- _Material supplied_:
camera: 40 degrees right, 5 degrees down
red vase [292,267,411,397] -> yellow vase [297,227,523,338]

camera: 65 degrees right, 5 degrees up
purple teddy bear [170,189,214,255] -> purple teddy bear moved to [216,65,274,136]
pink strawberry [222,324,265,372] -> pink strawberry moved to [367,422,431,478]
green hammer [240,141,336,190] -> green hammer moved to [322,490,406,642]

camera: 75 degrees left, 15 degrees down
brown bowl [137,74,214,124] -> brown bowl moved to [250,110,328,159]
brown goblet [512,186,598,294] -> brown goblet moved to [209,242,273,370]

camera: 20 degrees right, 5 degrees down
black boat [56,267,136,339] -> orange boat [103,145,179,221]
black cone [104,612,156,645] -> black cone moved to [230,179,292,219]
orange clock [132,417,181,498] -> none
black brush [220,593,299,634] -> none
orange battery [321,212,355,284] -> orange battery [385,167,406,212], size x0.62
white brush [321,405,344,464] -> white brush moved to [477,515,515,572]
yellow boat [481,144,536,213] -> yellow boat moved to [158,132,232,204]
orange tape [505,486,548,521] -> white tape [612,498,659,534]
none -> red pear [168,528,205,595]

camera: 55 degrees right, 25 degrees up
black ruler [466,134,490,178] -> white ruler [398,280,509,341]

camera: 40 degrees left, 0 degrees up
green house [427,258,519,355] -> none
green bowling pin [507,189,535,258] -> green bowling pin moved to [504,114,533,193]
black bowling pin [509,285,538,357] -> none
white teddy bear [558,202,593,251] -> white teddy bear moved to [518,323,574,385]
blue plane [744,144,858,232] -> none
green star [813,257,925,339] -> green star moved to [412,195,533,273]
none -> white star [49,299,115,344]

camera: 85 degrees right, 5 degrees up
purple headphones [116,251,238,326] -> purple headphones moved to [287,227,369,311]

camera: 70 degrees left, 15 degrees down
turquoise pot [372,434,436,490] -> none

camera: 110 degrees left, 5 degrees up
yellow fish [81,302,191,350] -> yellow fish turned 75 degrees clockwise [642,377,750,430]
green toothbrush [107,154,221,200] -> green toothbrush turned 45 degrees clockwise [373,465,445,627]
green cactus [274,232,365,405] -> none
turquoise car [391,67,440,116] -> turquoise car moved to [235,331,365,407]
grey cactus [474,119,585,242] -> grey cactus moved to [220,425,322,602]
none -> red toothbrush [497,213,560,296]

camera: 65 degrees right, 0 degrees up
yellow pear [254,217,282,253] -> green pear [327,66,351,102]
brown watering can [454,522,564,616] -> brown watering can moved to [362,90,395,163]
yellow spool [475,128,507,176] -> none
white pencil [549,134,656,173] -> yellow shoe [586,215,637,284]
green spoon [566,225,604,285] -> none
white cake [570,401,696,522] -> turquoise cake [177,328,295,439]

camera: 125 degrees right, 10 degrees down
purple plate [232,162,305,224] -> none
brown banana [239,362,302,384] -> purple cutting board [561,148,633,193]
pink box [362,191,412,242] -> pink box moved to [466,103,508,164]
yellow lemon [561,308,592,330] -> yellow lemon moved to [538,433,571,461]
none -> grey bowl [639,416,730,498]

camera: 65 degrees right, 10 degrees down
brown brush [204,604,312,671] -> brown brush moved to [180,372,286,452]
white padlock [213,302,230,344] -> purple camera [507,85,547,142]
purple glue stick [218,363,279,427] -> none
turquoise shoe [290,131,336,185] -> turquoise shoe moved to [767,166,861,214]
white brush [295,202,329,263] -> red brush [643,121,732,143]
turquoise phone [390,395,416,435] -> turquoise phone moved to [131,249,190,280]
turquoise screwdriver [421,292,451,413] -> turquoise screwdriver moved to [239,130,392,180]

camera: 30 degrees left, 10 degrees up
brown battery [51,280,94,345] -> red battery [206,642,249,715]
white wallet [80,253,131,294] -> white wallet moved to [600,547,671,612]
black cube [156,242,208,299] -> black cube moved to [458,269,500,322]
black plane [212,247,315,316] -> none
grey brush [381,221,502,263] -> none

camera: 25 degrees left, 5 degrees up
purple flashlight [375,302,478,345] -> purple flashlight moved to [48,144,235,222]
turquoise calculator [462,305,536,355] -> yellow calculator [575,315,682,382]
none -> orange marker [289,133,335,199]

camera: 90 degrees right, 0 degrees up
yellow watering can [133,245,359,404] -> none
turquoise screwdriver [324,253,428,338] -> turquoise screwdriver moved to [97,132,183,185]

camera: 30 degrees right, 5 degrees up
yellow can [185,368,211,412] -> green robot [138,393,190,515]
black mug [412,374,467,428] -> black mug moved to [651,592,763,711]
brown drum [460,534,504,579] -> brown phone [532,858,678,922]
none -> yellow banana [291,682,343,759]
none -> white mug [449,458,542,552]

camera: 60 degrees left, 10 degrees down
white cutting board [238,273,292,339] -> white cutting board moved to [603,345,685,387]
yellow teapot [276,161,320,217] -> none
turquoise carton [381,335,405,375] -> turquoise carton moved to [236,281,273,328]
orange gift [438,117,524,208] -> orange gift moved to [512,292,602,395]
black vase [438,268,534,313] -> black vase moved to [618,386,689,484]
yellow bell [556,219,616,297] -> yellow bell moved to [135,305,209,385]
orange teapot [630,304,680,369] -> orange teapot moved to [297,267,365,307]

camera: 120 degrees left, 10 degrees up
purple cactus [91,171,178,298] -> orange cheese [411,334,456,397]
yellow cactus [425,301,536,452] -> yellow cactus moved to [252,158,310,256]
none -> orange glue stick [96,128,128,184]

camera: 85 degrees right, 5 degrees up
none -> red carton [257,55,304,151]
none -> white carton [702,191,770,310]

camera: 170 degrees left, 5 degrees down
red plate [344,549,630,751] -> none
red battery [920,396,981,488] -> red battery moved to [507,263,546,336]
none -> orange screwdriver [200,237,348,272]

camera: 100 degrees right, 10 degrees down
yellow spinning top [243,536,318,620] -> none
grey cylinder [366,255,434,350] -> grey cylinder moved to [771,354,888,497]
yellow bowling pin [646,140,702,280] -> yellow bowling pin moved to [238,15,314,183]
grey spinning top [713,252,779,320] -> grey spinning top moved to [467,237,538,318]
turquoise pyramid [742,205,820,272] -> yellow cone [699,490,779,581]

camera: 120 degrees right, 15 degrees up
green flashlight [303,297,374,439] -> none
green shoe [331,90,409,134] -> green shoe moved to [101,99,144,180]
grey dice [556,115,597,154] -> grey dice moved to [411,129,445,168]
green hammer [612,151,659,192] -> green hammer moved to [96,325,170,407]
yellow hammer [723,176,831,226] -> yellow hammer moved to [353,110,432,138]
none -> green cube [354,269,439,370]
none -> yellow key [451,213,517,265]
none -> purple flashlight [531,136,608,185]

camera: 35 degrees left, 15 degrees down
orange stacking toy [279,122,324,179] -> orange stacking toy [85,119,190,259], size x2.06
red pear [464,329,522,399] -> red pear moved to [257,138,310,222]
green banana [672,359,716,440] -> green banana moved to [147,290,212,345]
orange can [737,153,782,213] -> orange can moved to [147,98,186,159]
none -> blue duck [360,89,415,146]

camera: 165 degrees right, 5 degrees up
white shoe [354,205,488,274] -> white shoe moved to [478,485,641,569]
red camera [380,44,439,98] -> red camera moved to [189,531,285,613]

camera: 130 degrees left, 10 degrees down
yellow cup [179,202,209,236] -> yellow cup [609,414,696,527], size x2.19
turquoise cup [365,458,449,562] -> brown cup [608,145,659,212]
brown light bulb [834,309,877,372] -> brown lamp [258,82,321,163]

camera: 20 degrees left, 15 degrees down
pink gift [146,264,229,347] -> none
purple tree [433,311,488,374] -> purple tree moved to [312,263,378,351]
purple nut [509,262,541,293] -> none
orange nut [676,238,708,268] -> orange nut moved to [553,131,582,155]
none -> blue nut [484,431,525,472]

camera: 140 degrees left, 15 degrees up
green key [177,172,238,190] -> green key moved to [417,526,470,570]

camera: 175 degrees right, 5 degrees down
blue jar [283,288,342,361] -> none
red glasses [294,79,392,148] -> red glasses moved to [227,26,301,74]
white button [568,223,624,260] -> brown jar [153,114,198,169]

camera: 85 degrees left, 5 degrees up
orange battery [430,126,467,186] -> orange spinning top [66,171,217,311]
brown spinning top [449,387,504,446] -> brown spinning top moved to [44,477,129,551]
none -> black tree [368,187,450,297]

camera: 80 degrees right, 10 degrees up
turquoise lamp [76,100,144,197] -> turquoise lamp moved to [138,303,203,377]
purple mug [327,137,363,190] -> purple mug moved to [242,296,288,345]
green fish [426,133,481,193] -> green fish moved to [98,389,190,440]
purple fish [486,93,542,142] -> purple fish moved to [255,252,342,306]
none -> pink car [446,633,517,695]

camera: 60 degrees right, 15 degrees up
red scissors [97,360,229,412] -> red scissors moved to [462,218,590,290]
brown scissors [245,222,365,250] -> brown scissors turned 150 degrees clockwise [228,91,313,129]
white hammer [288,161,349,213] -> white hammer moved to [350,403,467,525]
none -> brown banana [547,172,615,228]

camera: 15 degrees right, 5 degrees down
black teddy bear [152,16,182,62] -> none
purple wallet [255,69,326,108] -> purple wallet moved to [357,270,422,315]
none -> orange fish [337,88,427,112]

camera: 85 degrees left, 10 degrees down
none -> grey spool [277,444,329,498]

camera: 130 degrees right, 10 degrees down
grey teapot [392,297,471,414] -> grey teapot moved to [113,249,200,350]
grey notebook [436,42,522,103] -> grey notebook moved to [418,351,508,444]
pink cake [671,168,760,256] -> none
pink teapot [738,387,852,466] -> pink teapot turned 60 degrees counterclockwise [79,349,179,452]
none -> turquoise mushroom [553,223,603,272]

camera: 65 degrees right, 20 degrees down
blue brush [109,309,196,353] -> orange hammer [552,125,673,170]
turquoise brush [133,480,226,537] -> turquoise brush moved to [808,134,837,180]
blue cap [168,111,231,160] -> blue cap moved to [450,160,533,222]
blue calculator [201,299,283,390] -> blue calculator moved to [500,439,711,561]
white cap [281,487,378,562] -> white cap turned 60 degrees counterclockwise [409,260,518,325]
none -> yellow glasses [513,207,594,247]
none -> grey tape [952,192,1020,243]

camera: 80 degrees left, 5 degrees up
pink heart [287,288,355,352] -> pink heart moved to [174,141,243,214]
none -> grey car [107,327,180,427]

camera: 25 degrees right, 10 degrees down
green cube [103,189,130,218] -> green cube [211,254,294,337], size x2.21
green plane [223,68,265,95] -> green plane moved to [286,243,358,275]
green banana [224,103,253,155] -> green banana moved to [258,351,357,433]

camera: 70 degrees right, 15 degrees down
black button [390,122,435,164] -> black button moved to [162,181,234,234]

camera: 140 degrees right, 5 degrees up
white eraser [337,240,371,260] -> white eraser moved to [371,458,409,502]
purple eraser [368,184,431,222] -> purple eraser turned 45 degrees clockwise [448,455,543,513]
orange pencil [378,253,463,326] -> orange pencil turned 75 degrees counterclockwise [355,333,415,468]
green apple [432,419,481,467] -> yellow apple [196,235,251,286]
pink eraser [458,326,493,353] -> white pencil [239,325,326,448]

- _Exercise goal_: Filter the listing above so that only lines holding the word "stick" remain, and report those lines.

- _Your response_:
purple glue stick [218,363,279,427] -> none
none -> orange glue stick [96,128,128,184]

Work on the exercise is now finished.